Stored data
##########

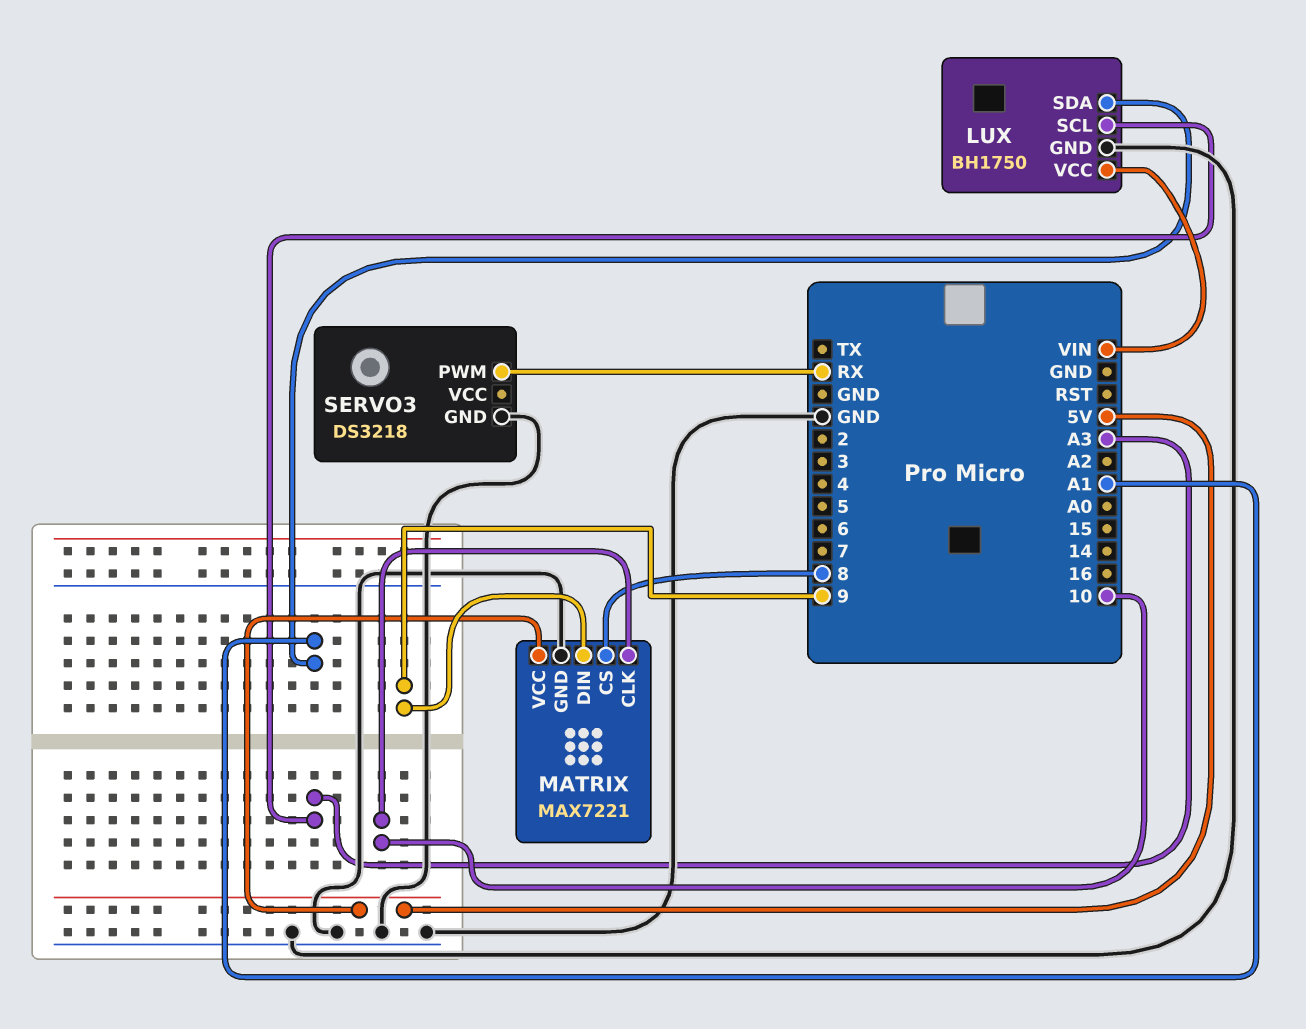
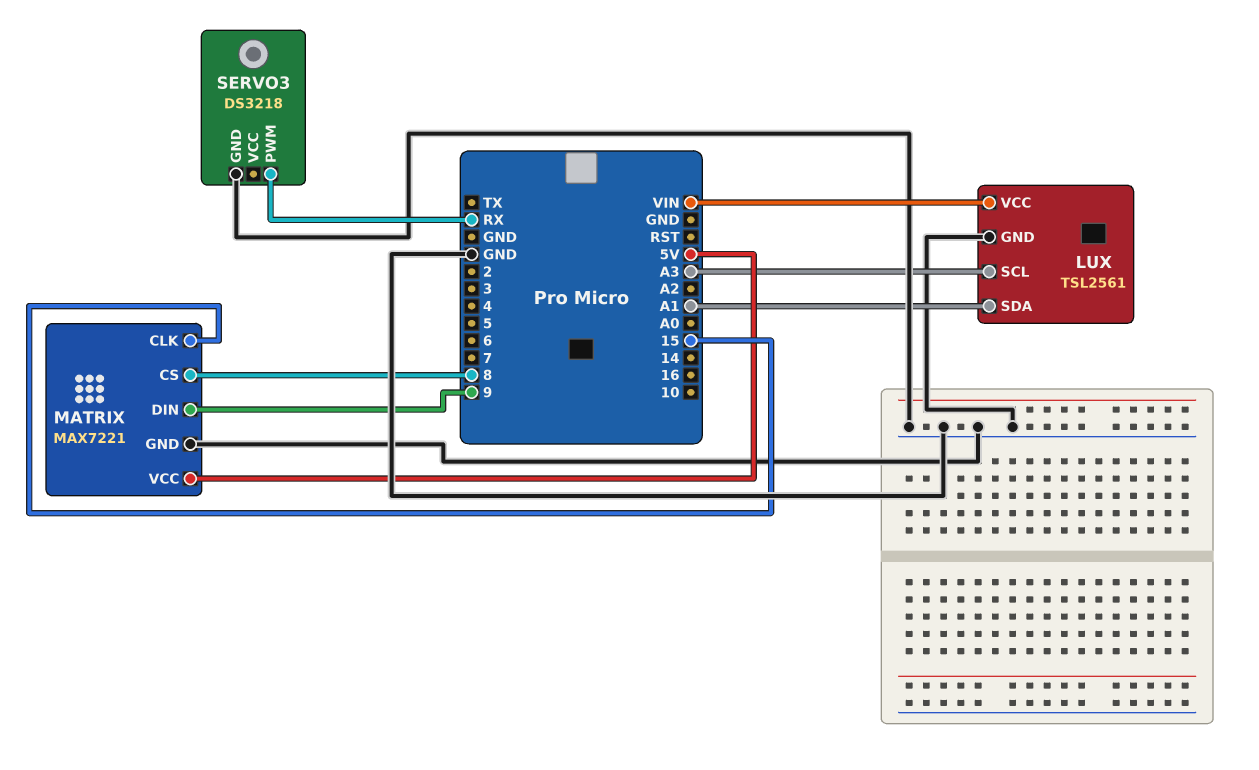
LUX: BH1750 -> TSL2561
MATRIX pin CLK: 10 -> 15

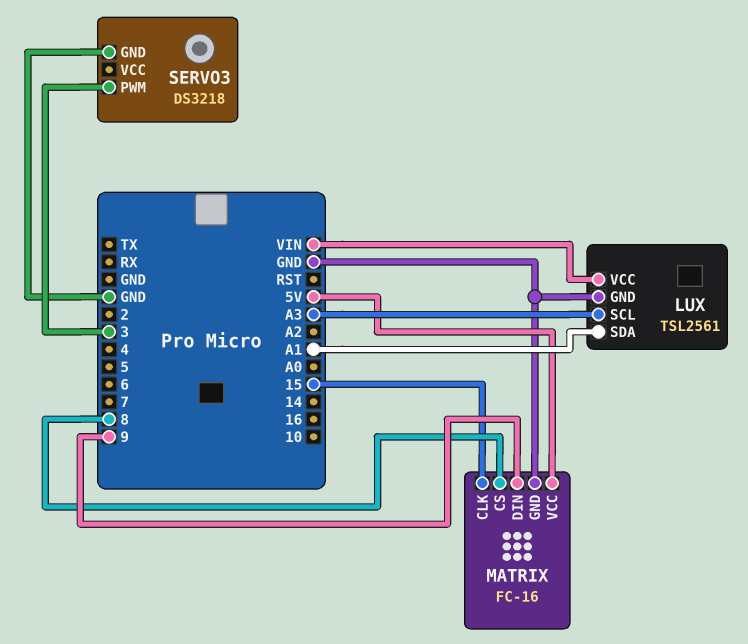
MATRIX: MAX7221 -> FC-16
SERVO3 pin PWM: RX -> 3

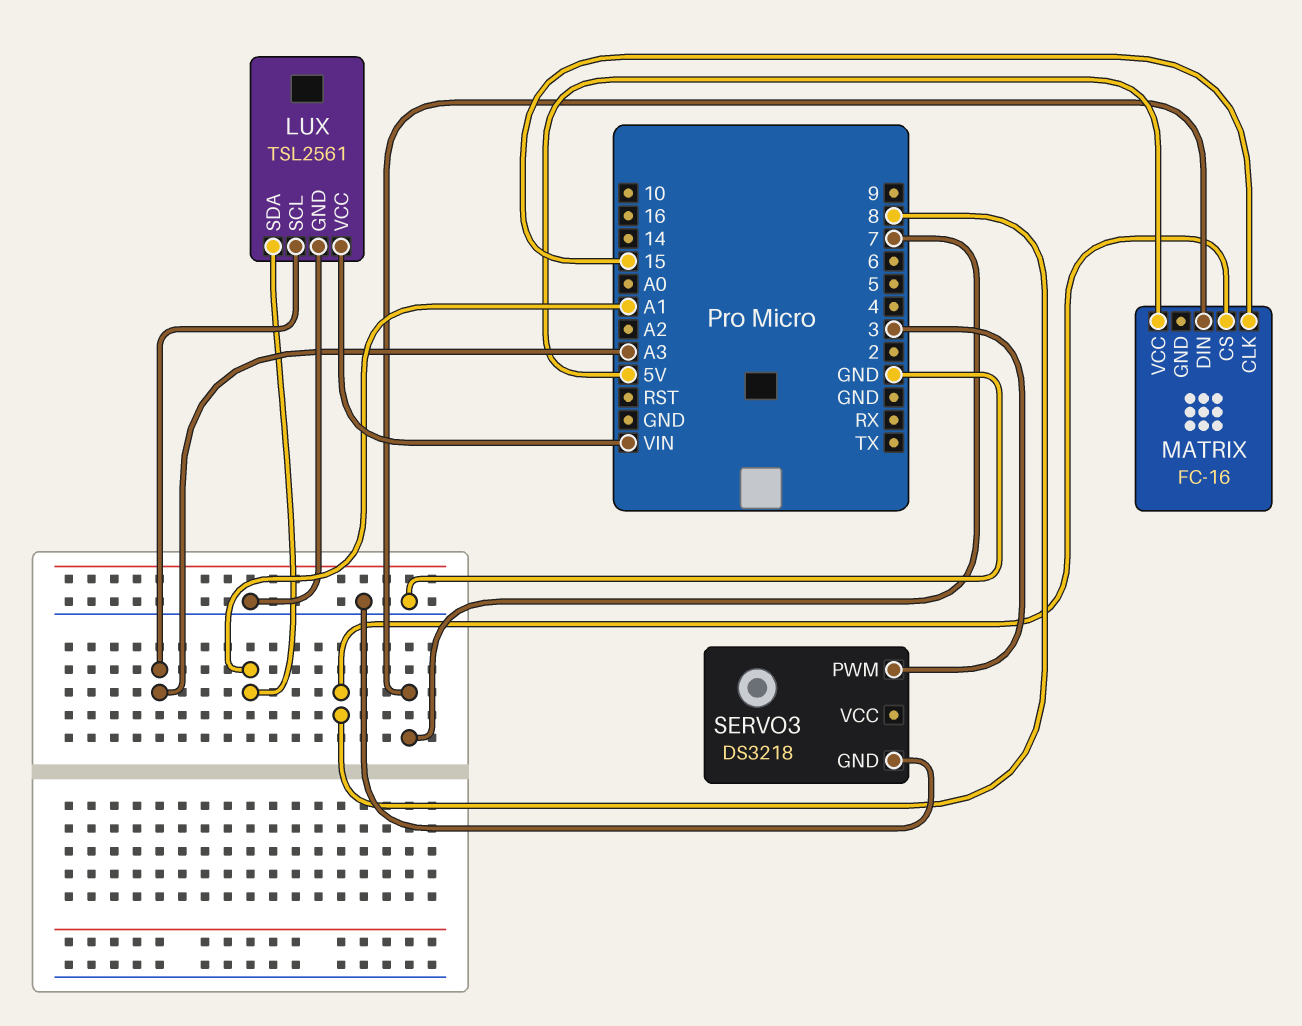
MATRIX pin DIN: 9 -> 7
MATRIX pin GND: GND -> none

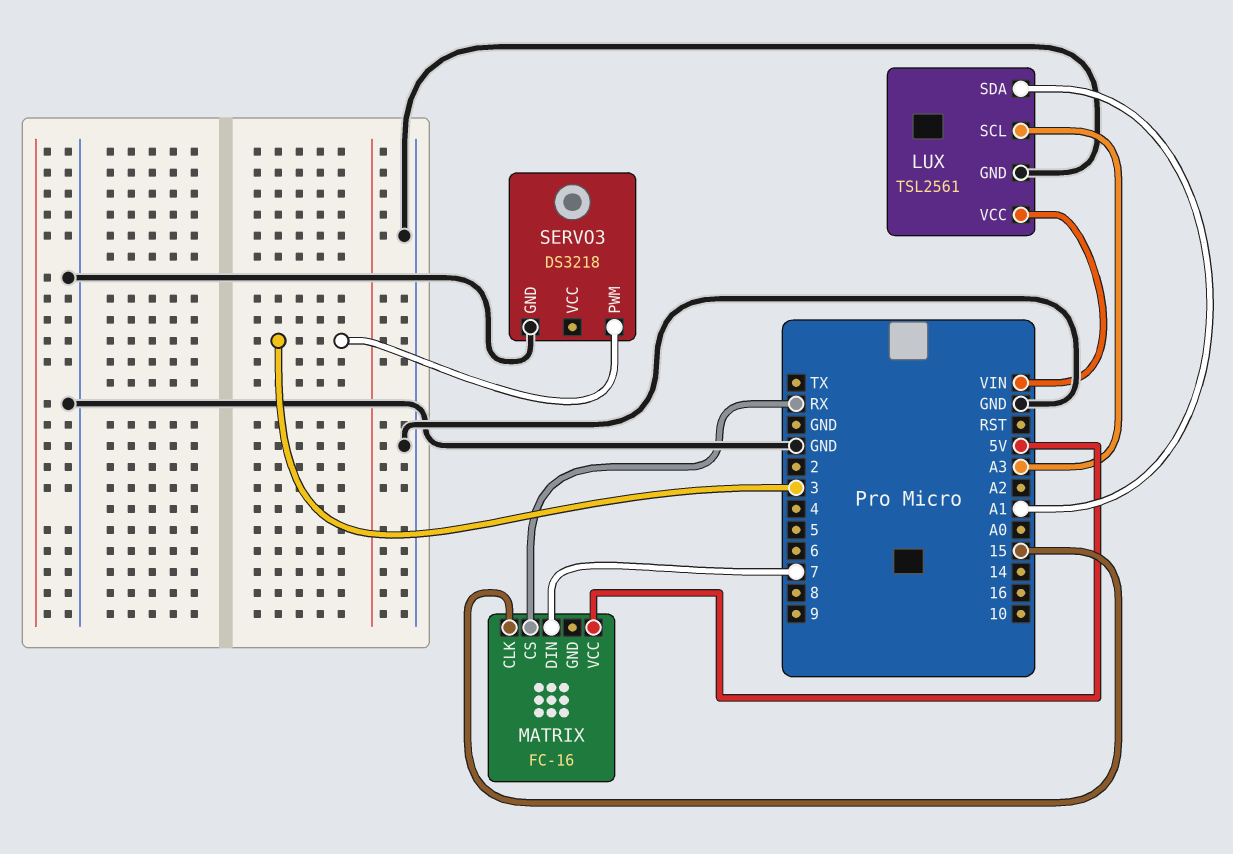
MATRIX pin CS: 8 -> RX

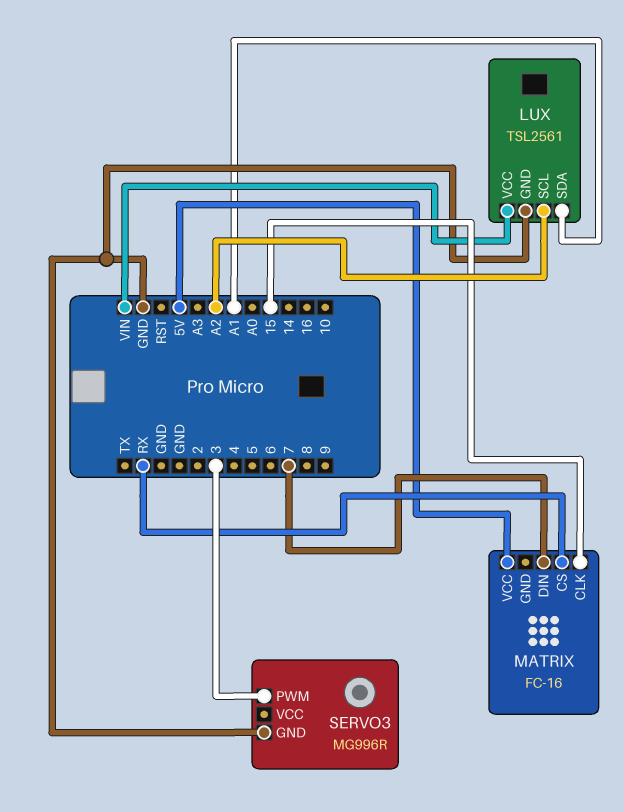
LUX pin SCL: A3 -> A2
SERVO3: DS3218 -> MG996R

##########

Exercise instructions:
Each entry above has to be set down again verbatim, except for its pictures.

Solution to the exercise:
LUX: BH1750 -> TSL2561
MATRIX pin CLK: 10 -> 15

MATRIX: MAX7221 -> FC-16
SERVO3 pin PWM: RX -> 3

MATRIX pin DIN: 9 -> 7
MATRIX pin GND: GND -> none

MATRIX pin CS: 8 -> RX

LUX pin SCL: A3 -> A2
SERVO3: DS3218 -> MG996R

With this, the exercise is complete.